# Work to complete:
Find the line with "(610, 436) = (561, 200): brown" in the records below. Copy it and every line after it, up to and including the line with "(358, 114) = (134, 318): red cylinder -> none".

*** Information given Section Begins ***

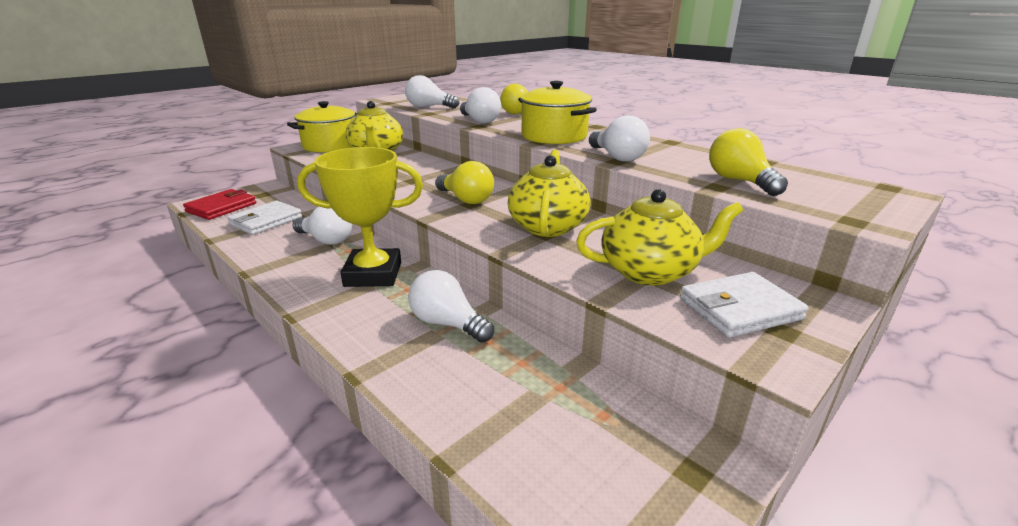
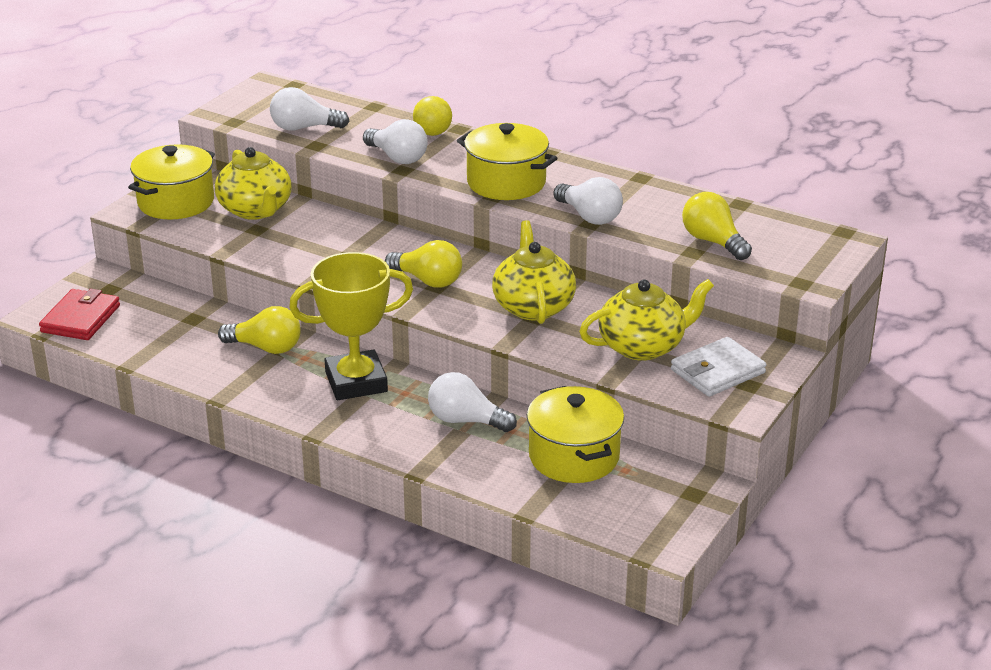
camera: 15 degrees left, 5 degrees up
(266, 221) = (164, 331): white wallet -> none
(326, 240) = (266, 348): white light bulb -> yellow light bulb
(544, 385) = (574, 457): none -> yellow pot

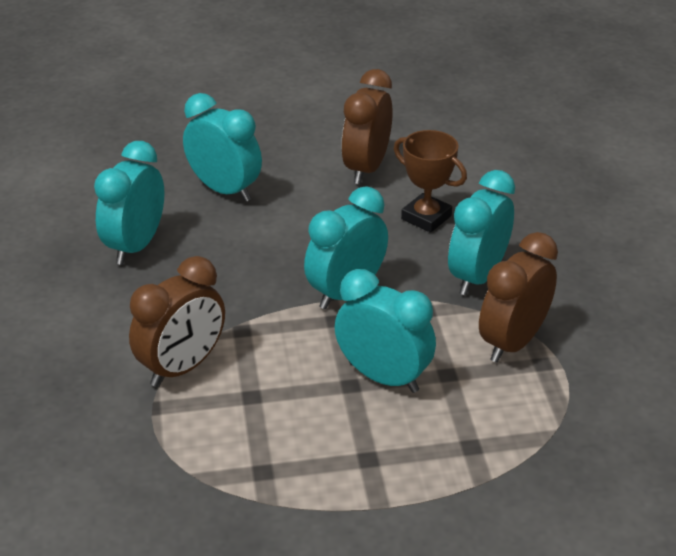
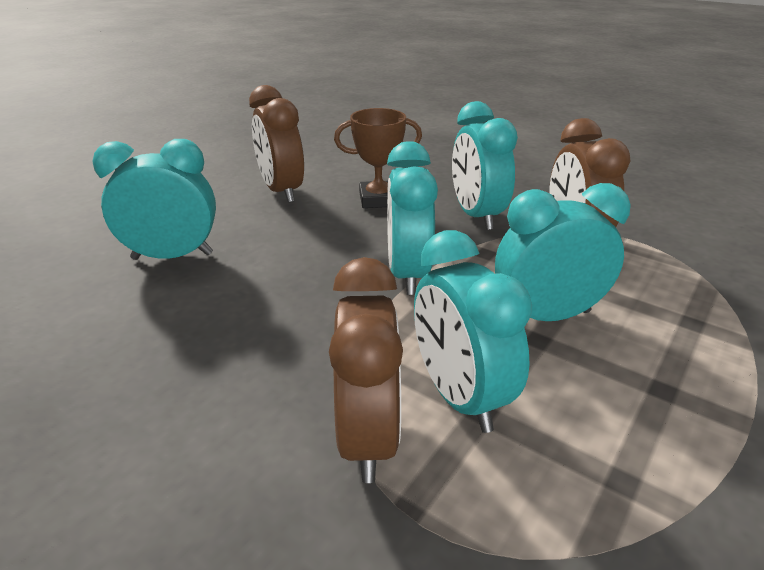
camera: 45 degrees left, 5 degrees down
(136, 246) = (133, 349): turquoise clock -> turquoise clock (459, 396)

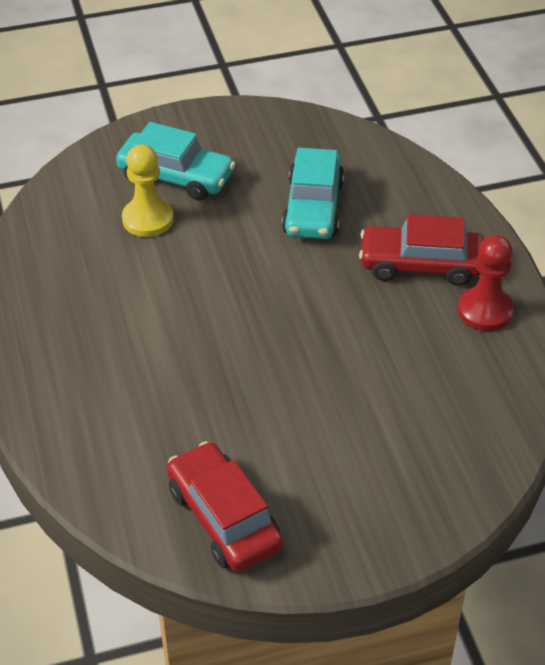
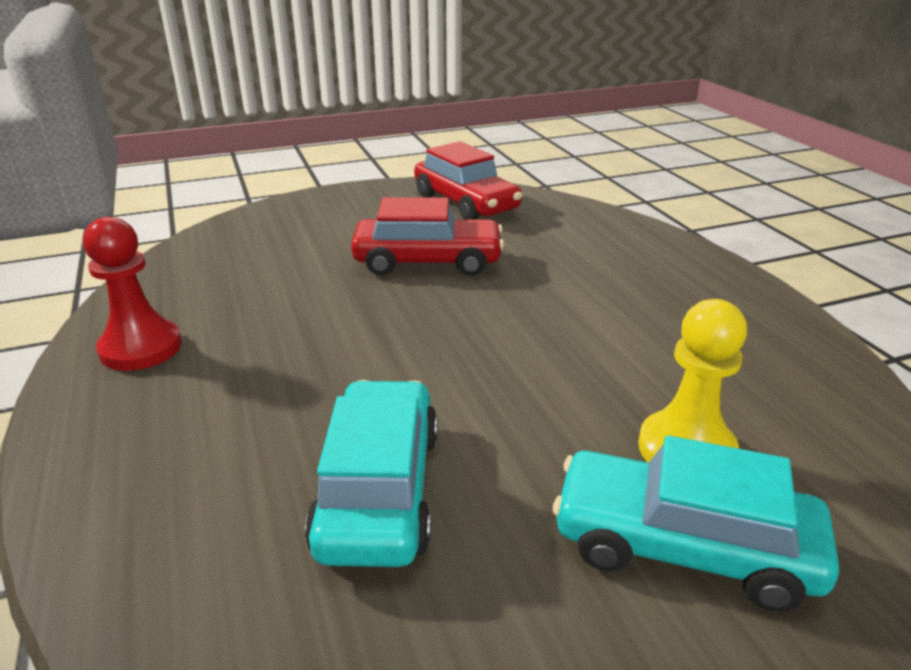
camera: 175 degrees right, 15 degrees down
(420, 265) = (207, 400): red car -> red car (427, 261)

*** Information given Section Ends ***
*** Information given Section Begins ***

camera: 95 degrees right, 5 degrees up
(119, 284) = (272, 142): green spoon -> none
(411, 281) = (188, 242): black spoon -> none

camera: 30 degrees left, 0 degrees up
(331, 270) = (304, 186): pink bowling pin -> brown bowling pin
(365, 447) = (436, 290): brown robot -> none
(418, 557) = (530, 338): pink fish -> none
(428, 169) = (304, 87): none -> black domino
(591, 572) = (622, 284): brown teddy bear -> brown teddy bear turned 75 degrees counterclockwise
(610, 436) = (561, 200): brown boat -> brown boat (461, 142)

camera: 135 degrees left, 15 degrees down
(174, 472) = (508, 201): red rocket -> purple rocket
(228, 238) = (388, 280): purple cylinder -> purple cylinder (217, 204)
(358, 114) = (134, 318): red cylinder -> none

*** Information given Section Ends ***
*** Information given Section Begins ***

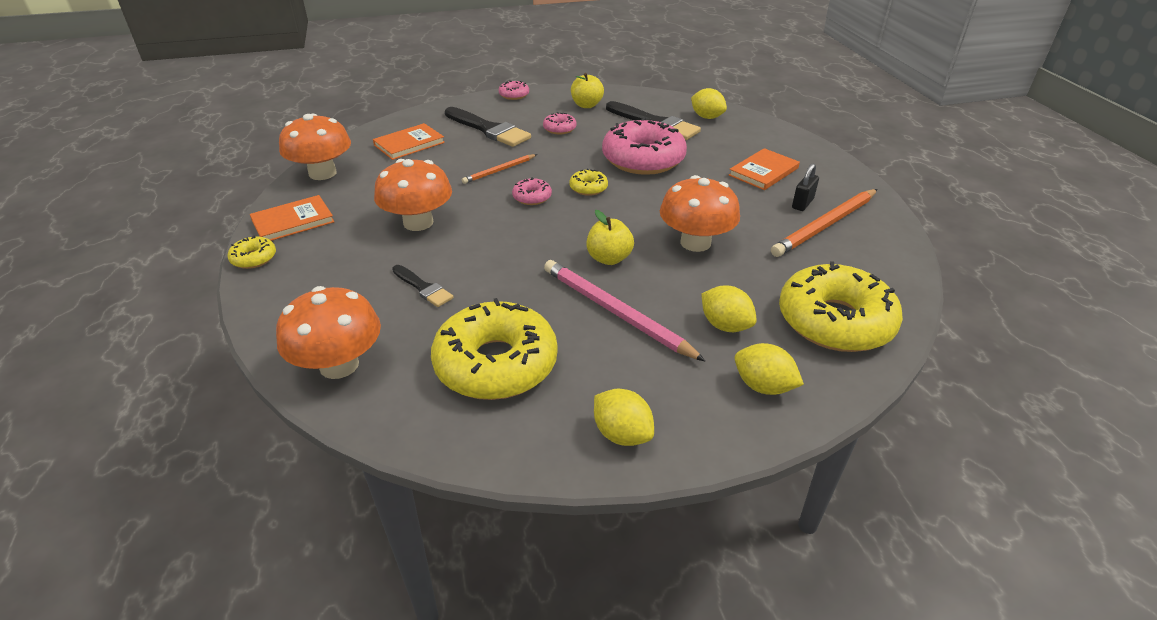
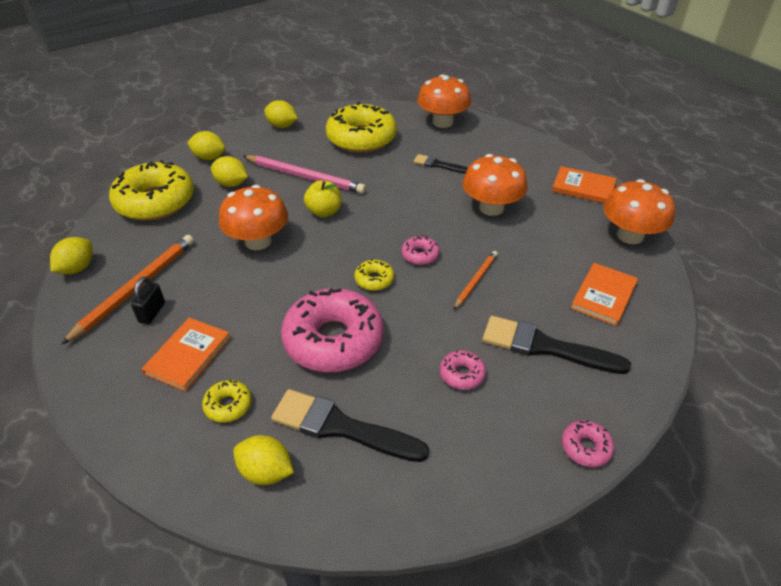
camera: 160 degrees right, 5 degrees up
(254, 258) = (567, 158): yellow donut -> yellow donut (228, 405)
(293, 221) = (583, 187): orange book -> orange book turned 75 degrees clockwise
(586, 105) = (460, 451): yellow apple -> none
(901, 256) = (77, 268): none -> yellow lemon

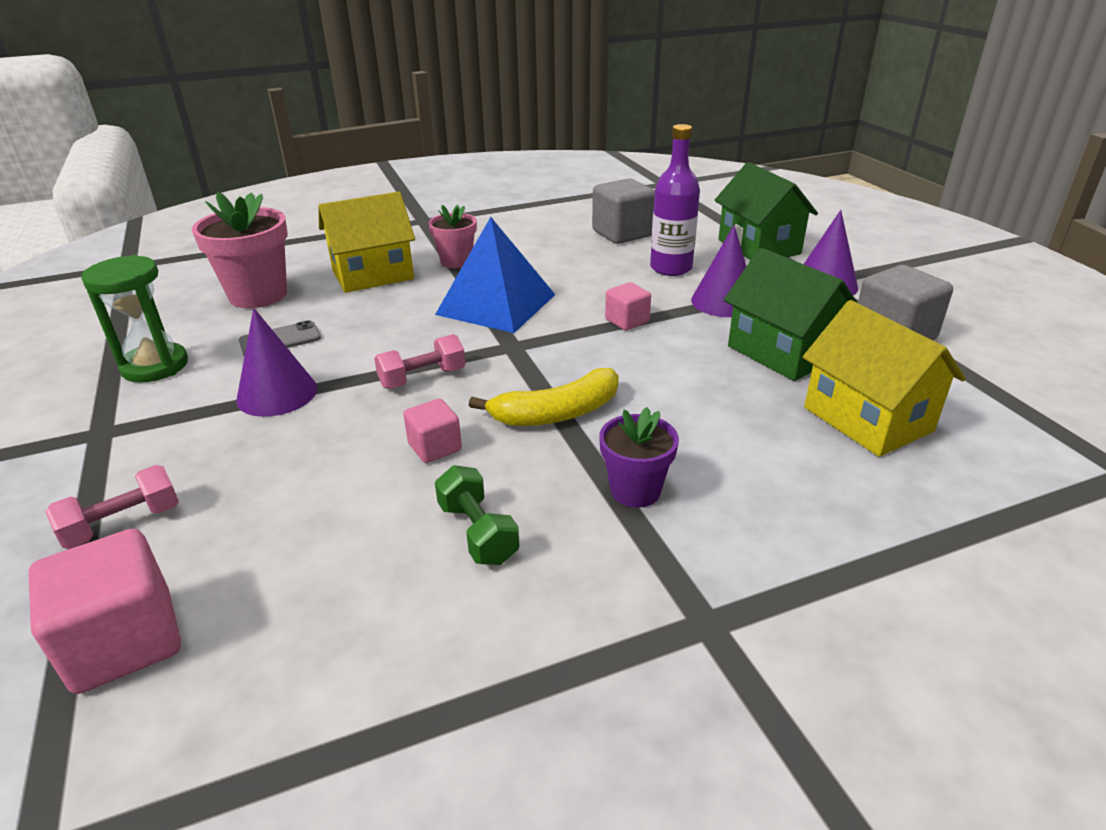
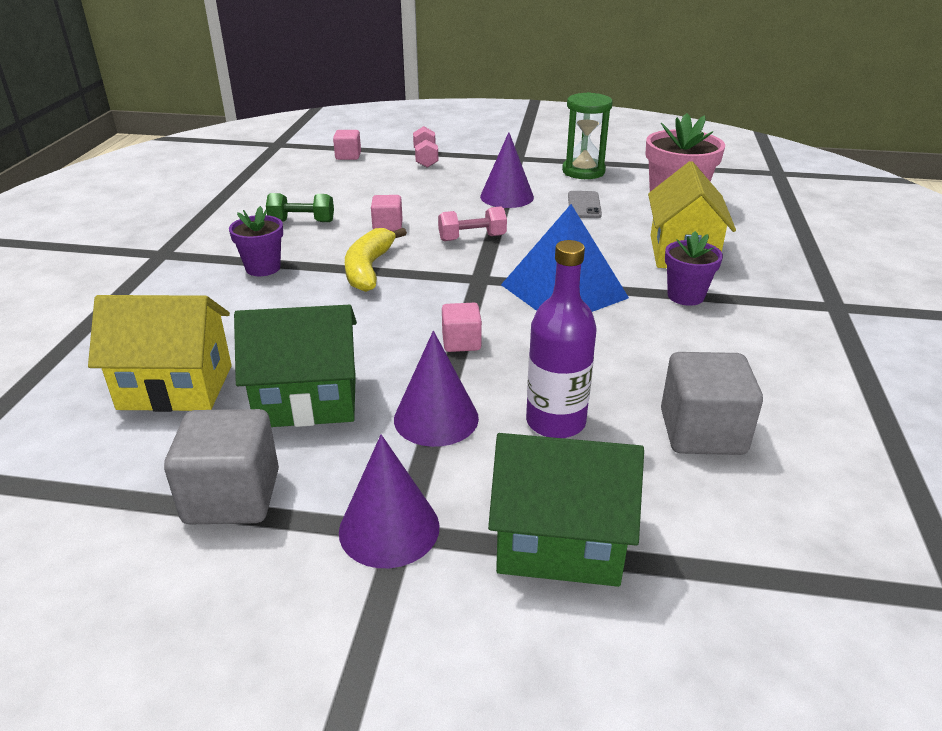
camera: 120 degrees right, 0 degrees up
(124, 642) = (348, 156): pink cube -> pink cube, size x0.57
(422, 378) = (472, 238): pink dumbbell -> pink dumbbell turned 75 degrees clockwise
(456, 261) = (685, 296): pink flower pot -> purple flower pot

*** Information given Section Ends ***

# Completed task:
(610, 436) = (561, 200): brown boat -> brown boat (461, 142)

camera: 135 degrees left, 15 degrees down
(174, 472) = (508, 201): red rocket -> purple rocket
(228, 238) = (388, 280): purple cylinder -> purple cylinder (217, 204)
(358, 114) = (134, 318): red cylinder -> none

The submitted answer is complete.